§ **EXERCISE DETAILS**
Scan the records beneath this line for the line holding "red bowling pin [655,237,709,347]" and the line holding "yellow domino [385,206,461,255] ->", then transcribe exactly those two and all lines between.
--- MATERIAL FOR THE TASK Enclosed Below ---
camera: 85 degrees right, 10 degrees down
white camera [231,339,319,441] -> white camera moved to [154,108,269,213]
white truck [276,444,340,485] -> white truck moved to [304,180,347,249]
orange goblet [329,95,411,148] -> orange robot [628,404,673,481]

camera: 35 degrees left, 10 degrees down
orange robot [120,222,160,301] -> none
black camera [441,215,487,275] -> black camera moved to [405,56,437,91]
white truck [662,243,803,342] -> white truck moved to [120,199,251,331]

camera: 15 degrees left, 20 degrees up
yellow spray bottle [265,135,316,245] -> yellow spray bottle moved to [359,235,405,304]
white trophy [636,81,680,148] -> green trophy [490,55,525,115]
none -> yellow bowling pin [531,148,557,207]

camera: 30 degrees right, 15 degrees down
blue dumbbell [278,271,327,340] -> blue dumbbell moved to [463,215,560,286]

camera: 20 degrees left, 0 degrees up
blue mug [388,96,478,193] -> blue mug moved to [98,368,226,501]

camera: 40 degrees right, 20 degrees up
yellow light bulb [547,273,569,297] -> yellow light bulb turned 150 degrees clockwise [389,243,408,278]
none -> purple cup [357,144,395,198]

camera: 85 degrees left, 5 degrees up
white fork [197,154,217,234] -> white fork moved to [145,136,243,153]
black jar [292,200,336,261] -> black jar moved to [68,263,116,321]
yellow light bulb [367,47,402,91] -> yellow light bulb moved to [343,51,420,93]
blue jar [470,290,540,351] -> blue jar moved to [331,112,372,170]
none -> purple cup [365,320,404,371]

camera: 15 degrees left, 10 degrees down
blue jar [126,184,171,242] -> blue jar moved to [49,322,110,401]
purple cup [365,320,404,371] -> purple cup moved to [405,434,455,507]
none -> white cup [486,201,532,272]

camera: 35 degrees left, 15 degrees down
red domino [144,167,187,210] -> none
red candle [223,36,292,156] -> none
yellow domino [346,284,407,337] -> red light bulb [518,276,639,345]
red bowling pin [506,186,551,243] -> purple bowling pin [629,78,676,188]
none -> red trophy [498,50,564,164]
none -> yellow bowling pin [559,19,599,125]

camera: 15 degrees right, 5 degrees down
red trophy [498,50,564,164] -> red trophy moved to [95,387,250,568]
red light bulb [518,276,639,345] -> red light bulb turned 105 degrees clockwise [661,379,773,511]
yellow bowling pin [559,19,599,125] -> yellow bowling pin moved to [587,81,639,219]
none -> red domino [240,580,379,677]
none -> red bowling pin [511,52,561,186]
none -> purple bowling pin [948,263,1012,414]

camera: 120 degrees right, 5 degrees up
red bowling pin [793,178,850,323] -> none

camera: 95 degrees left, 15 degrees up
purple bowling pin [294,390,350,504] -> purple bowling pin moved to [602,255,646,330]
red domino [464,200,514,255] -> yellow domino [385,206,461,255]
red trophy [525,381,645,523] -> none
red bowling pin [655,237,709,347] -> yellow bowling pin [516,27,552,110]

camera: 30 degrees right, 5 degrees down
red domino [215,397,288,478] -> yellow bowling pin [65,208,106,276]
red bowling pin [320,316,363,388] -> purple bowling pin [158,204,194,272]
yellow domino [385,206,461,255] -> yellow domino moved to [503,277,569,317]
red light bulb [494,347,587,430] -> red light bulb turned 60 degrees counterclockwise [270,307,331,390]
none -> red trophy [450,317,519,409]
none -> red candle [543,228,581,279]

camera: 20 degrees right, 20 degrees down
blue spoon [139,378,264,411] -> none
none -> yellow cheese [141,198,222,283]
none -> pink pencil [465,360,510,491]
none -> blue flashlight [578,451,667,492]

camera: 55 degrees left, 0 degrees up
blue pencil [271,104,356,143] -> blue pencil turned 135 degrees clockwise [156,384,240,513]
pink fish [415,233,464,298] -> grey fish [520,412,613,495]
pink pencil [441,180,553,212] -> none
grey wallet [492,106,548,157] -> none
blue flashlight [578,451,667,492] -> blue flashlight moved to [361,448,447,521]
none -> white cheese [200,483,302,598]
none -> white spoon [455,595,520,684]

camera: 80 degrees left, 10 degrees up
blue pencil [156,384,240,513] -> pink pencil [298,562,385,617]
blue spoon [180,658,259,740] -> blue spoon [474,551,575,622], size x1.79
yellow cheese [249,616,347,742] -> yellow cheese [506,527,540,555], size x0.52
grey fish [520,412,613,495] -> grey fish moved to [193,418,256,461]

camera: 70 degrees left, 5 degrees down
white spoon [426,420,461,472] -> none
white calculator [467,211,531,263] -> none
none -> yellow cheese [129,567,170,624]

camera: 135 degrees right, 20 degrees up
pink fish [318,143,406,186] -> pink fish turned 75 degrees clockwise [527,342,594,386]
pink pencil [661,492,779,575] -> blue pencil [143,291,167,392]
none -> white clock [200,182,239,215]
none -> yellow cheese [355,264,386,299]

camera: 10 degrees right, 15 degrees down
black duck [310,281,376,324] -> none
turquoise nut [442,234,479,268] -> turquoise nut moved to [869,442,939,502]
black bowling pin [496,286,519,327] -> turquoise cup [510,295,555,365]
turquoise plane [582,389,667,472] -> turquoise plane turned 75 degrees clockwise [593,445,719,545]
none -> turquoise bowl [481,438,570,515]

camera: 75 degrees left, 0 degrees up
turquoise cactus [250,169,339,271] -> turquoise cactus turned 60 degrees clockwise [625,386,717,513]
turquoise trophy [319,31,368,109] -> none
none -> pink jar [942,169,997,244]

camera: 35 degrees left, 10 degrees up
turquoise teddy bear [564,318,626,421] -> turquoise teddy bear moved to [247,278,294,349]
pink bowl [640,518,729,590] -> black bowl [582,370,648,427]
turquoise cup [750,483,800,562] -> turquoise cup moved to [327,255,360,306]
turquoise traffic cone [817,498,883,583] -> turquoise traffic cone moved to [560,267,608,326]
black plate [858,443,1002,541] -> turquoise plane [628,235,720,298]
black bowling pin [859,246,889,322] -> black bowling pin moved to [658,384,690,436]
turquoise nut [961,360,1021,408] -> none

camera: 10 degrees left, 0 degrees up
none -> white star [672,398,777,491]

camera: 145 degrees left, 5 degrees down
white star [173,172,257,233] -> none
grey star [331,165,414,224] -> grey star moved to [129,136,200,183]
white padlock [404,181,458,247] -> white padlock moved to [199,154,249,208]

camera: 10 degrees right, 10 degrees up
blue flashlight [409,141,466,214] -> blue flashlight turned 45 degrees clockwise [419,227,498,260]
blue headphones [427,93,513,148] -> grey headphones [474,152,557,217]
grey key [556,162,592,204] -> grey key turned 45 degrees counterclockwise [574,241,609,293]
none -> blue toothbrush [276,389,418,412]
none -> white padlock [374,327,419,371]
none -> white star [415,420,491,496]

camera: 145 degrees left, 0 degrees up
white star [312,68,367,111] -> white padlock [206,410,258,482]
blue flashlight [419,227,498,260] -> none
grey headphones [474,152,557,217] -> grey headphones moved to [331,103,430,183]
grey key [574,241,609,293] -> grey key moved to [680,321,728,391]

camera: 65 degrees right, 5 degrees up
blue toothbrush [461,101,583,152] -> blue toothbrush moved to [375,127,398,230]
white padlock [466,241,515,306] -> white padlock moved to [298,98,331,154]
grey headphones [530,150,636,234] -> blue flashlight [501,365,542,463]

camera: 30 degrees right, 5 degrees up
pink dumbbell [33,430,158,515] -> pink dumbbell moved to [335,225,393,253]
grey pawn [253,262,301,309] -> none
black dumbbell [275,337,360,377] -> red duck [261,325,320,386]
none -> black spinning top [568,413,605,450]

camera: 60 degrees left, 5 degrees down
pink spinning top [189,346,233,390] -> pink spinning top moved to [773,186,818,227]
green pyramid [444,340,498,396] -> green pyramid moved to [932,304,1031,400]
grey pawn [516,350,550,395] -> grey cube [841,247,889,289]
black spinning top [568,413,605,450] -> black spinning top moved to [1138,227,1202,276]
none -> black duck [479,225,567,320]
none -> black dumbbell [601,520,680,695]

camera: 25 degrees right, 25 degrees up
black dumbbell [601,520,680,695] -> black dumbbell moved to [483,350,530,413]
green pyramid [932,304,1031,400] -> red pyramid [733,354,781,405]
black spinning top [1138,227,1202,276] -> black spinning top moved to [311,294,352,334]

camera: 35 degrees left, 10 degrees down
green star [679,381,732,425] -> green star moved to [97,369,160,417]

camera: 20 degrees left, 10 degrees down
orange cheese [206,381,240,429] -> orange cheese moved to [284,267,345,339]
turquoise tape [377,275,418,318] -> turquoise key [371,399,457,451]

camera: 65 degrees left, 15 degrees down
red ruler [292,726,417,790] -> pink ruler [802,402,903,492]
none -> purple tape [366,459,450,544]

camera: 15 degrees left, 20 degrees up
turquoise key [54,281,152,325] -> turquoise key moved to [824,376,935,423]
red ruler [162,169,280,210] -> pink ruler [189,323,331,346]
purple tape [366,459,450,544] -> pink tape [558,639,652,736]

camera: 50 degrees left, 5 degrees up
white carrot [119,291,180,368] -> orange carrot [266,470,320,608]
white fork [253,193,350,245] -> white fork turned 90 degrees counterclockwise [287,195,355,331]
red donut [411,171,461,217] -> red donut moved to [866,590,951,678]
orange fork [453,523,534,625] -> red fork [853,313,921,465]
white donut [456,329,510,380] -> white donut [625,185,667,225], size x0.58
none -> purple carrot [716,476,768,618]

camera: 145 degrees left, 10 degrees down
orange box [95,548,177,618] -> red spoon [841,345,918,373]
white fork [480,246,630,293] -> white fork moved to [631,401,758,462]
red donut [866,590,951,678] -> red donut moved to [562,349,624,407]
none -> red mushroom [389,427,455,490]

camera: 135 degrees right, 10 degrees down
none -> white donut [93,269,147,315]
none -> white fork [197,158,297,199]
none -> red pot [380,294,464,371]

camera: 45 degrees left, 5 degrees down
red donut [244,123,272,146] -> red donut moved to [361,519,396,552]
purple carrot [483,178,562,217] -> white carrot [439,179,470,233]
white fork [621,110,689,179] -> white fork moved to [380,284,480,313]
--- End of Enclosed MATERIAL FOR THE TASK ---
§ **ANSWER TO THIS PROBLEM**
red bowling pin [655,237,709,347] -> yellow bowling pin [516,27,552,110]

camera: 30 degrees right, 5 degrees down
red domino [215,397,288,478] -> yellow bowling pin [65,208,106,276]
red bowling pin [320,316,363,388] -> purple bowling pin [158,204,194,272]
yellow domino [385,206,461,255] -> yellow domino moved to [503,277,569,317]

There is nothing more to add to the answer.